• [GOAL] Rewrite every line of the items below as a JSON list of strings, with one string per line and blank lines omitted.

Start of ENTRIES PROVIDED

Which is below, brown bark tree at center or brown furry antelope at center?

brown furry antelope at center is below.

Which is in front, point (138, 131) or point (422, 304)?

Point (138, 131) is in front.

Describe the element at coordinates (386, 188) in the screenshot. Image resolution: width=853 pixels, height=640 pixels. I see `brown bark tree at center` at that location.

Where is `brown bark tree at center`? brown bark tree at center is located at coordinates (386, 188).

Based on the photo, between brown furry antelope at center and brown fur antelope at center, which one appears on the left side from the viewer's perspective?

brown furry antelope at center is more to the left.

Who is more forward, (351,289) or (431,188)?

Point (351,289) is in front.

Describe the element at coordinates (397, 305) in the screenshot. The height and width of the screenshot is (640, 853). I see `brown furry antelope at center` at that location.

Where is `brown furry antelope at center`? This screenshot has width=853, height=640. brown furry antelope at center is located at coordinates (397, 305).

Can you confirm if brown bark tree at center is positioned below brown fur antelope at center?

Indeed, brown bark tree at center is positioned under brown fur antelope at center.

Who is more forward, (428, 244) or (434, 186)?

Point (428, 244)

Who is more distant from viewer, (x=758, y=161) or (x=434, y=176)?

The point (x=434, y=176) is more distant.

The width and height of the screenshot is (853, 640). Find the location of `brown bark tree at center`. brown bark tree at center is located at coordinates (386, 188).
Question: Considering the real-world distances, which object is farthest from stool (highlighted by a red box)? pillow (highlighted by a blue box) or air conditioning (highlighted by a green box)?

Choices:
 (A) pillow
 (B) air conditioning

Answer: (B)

End of ENTRIES PROVIDED

• [EXPECTED ANSWER]
[
  "Which is below, brown bark tree at center or brown furry antelope at center?",
  "brown furry antelope at center is below.",
  "Which is in front, point (138, 131) or point (422, 304)?",
  "Point (138, 131) is in front.",
  "Describe the element at coordinates (386, 188) in the screenshot. Image resolution: width=853 pixels, height=640 pixels. I see `brown bark tree at center` at that location.",
  "Where is `brown bark tree at center`? brown bark tree at center is located at coordinates (386, 188).",
  "Based on the photo, between brown furry antelope at center and brown fur antelope at center, which one appears on the left side from the viewer's perspective?",
  "brown furry antelope at center is more to the left.",
  "Who is more forward, (351,289) or (431,188)?",
  "Point (351,289) is in front.",
  "Describe the element at coordinates (397, 305) in the screenshot. The height and width of the screenshot is (640, 853). I see `brown furry antelope at center` at that location.",
  "Where is `brown furry antelope at center`? This screenshot has width=853, height=640. brown furry antelope at center is located at coordinates (397, 305).",
  "Can you confirm if brown bark tree at center is positioned below brown fur antelope at center?",
  "Indeed, brown bark tree at center is positioned under brown fur antelope at center.",
  "Who is more forward, (428, 244) or (434, 186)?",
  "Point (428, 244)",
  "Who is more distant from viewer, (x=758, y=161) or (x=434, y=176)?",
  "The point (x=434, y=176) is more distant.",
  "The width and height of the screenshot is (853, 640). Find the location of `brown bark tree at center`. brown bark tree at center is located at coordinates (386, 188).",
  "Question: Considering the real-world distances, which object is farthest from stool (highlighted by a red box)? pillow (highlighted by a blue box) or air conditioning (highlighted by a green box)?",
  "Choices:",
  " (A) pillow",
  " (B) air conditioning",
  "Answer: (B)"
]